**Assignment:** Starting with the first line, output the data exactly, through to the last line.

Coordinate-based object records
____

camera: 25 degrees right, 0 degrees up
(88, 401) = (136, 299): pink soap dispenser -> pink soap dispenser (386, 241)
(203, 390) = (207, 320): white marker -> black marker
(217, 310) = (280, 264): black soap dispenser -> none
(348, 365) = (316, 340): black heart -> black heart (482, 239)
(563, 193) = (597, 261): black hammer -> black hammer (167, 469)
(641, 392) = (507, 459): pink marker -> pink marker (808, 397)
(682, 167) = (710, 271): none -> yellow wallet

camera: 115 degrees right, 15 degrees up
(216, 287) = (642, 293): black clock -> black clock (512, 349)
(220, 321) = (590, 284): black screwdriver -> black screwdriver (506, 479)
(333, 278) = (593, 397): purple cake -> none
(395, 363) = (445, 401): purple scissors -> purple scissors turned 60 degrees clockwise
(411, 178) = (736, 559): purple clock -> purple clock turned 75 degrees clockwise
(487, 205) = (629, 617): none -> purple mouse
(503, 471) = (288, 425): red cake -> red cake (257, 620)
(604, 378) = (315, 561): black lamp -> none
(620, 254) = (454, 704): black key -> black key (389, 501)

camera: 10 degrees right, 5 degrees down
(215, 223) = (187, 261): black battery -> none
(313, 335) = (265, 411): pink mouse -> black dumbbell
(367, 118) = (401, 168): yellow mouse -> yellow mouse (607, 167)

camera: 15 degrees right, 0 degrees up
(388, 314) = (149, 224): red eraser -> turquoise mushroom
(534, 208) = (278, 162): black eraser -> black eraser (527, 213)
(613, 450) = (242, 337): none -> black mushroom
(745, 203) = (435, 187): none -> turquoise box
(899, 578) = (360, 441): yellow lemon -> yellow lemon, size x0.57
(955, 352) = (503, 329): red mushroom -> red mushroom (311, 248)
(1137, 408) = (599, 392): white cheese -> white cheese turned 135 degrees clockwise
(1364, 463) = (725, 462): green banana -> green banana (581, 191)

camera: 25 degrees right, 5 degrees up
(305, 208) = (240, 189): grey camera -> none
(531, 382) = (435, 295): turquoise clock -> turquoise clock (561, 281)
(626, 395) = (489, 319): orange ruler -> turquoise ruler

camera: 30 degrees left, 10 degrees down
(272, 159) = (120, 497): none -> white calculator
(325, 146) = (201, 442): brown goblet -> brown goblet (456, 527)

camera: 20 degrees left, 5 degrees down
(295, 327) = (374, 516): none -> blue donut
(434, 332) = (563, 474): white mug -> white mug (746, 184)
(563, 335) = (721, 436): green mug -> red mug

____

**Exercise result:**
camera: 25 degrees right, 0 degrees up
(88, 401) = (136, 299): pink soap dispenser -> pink soap dispenser (386, 241)
(203, 390) = (207, 320): white marker -> black marker
(217, 310) = (280, 264): black soap dispenser -> none
(348, 365) = (316, 340): black heart -> black heart (482, 239)
(563, 193) = (597, 261): black hammer -> black hammer (167, 469)
(641, 392) = (507, 459): pink marker -> pink marker (808, 397)
(682, 167) = (710, 271): none -> yellow wallet

camera: 115 degrees right, 15 degrees up
(216, 287) = (642, 293): black clock -> black clock (512, 349)
(220, 321) = (590, 284): black screwdriver -> black screwdriver (506, 479)
(333, 278) = (593, 397): purple cake -> none
(395, 363) = (445, 401): purple scissors -> purple scissors turned 60 degrees clockwise
(411, 178) = (736, 559): purple clock -> purple clock turned 75 degrees clockwise
(487, 205) = (629, 617): none -> purple mouse
(503, 471) = (288, 425): red cake -> red cake (257, 620)
(604, 378) = (315, 561): black lamp -> none
(620, 254) = (454, 704): black key -> black key (389, 501)

camera: 10 degrees right, 5 degrees down
(215, 223) = (187, 261): black battery -> none
(313, 335) = (265, 411): pink mouse -> black dumbbell
(367, 118) = (401, 168): yellow mouse -> yellow mouse (607, 167)

camera: 15 degrees right, 0 degrees up
(388, 314) = (149, 224): red eraser -> turquoise mushroom
(534, 208) = (278, 162): black eraser -> black eraser (527, 213)
(613, 450) = (242, 337): none -> black mushroom
(745, 203) = (435, 187): none -> turquoise box
(899, 578) = (360, 441): yellow lemon -> yellow lemon, size x0.57
(955, 352) = (503, 329): red mushroom -> red mushroom (311, 248)
(1137, 408) = (599, 392): white cheese -> white cheese turned 135 degrees clockwise
(1364, 463) = (725, 462): green banana -> green banana (581, 191)

camera: 25 degrees right, 5 degrees up
(305, 208) = (240, 189): grey camera -> none
(531, 382) = (435, 295): turquoise clock -> turquoise clock (561, 281)
(626, 395) = (489, 319): orange ruler -> turquoise ruler

camera: 30 degrees left, 10 degrees down
(272, 159) = (120, 497): none -> white calculator
(325, 146) = (201, 442): brown goblet -> brown goblet (456, 527)

camera: 20 degrees left, 5 degrees down
(295, 327) = (374, 516): none -> blue donut
(434, 332) = (563, 474): white mug -> white mug (746, 184)
(563, 335) = (721, 436): green mug -> red mug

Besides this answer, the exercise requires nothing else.